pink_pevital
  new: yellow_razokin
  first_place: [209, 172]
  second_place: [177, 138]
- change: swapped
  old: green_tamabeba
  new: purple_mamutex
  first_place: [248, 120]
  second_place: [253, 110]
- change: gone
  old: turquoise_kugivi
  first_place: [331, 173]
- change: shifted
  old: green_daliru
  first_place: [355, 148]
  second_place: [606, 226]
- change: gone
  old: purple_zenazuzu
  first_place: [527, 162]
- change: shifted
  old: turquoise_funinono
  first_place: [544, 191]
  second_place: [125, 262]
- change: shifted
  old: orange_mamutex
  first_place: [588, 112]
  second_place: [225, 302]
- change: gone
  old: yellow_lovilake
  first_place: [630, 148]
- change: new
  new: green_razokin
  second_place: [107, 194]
==
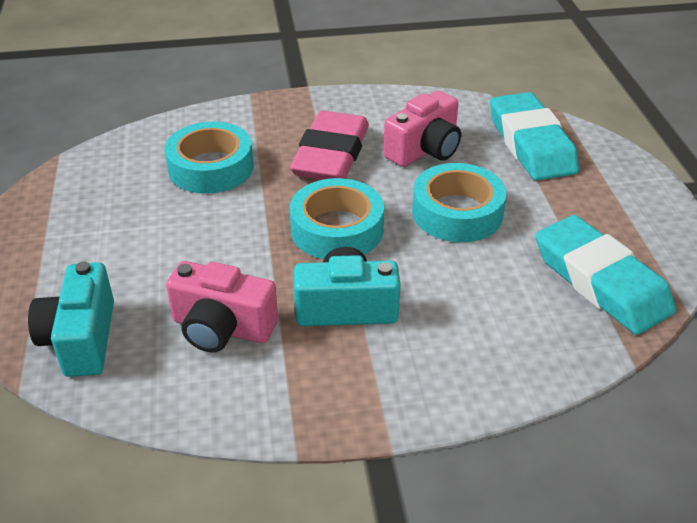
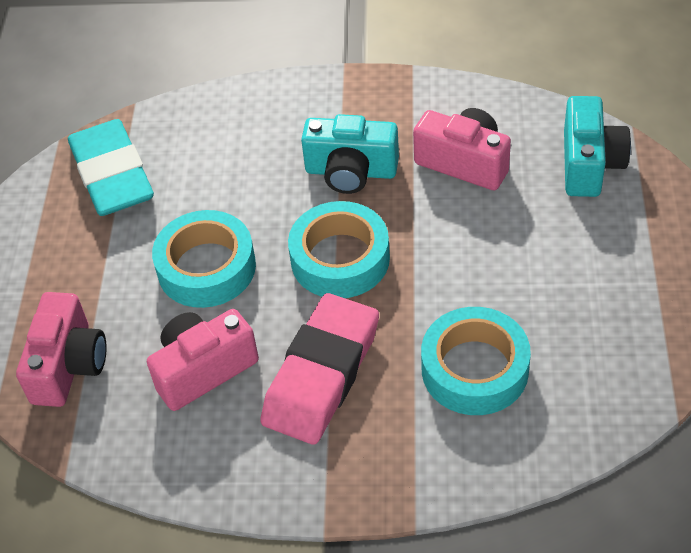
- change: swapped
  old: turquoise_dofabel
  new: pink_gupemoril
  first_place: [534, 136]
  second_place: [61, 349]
* * *
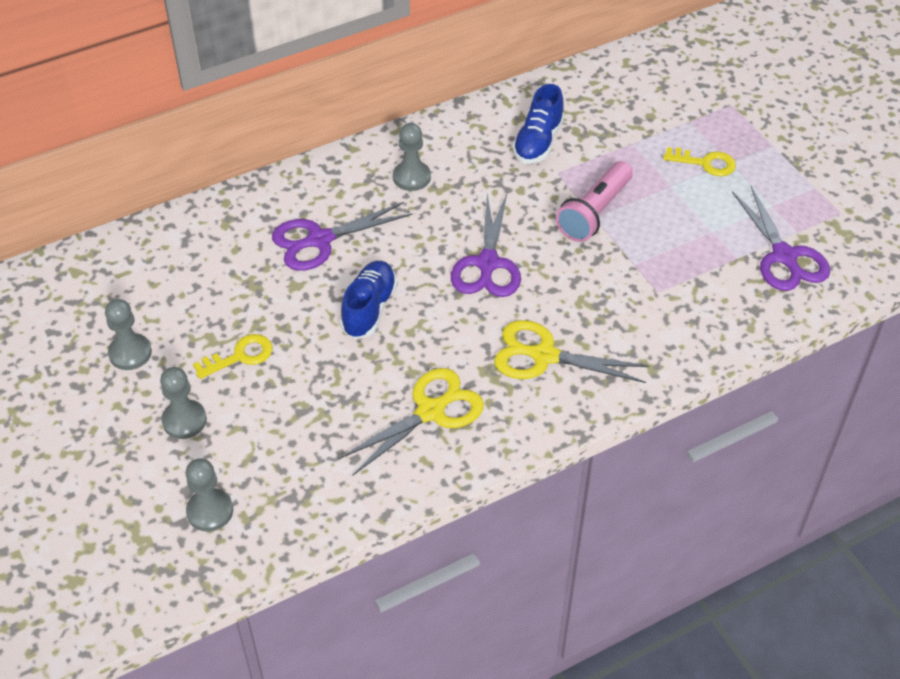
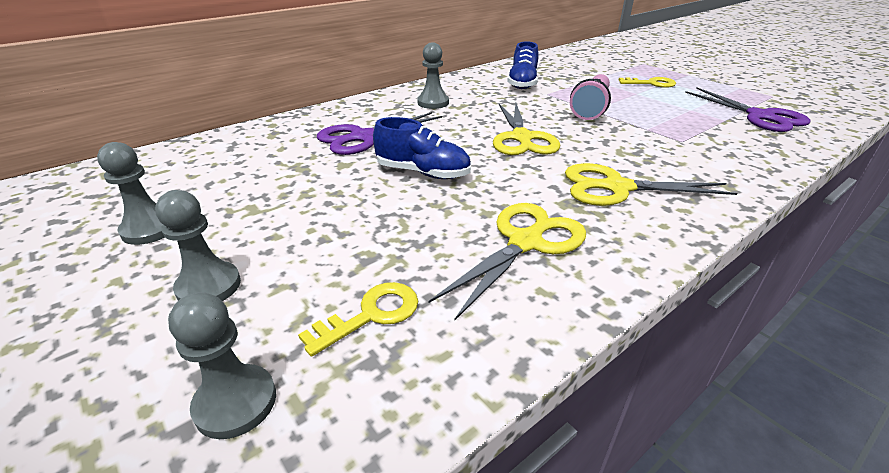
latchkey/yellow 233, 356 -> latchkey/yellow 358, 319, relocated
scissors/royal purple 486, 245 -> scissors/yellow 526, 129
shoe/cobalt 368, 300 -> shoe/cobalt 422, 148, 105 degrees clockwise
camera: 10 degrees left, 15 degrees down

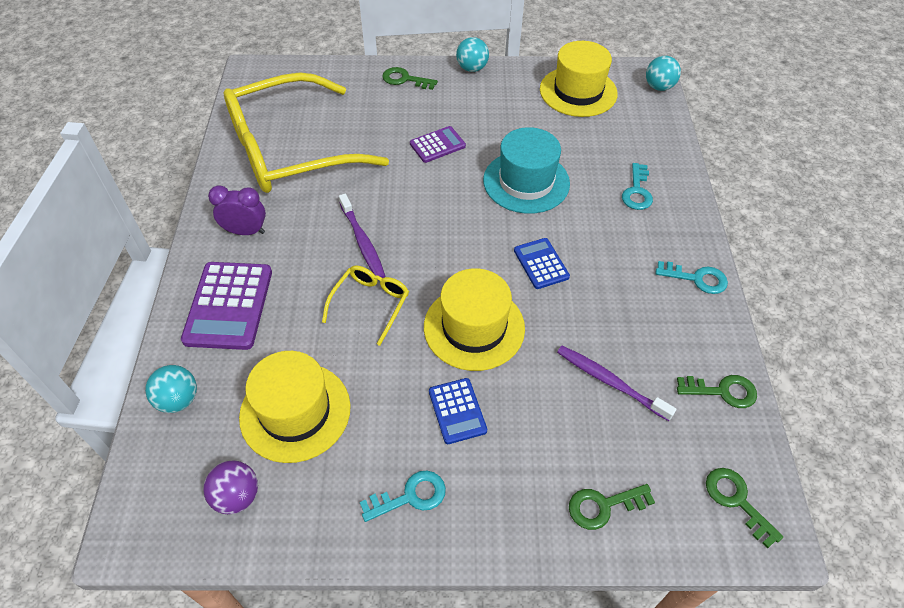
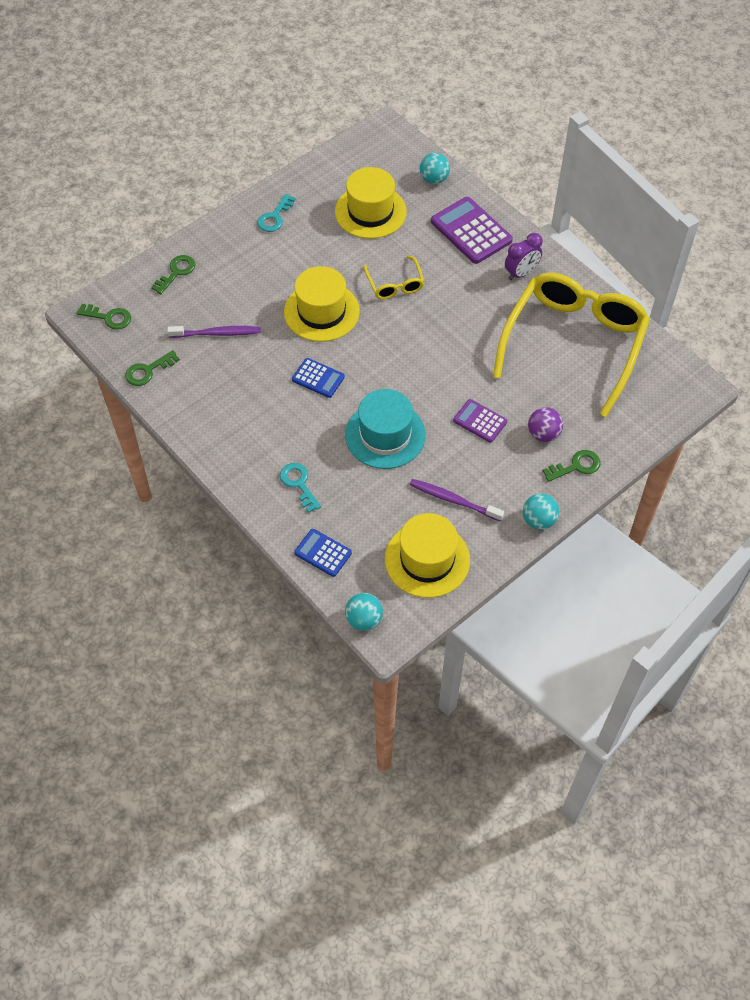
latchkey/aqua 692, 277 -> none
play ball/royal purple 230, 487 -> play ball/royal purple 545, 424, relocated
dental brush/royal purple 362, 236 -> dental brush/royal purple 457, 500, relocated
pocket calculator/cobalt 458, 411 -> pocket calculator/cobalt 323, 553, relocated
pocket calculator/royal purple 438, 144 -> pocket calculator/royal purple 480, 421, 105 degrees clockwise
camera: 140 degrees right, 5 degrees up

Try it: Would you print exactly and only the lines of the material above that run from the line with "scissors/royal purple 486, 245" through the line with "shoe/cobalt 368, 300", both included?

Problem solution:
scissors/royal purple 486, 245 -> scissors/yellow 526, 129
shoe/cobalt 368, 300 -> shoe/cobalt 422, 148, 105 degrees clockwise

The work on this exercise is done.